Content starts

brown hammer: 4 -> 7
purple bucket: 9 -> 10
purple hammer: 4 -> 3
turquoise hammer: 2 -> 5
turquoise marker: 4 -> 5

Content ends
Content starts

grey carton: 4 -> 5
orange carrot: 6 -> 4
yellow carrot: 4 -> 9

Content ends

Copy out all lines from the material above that contain the string "hammer".

- **ANSWER BELOW**
brown hammer: 4 -> 7
purple hammer: 4 -> 3
turquoise hammer: 2 -> 5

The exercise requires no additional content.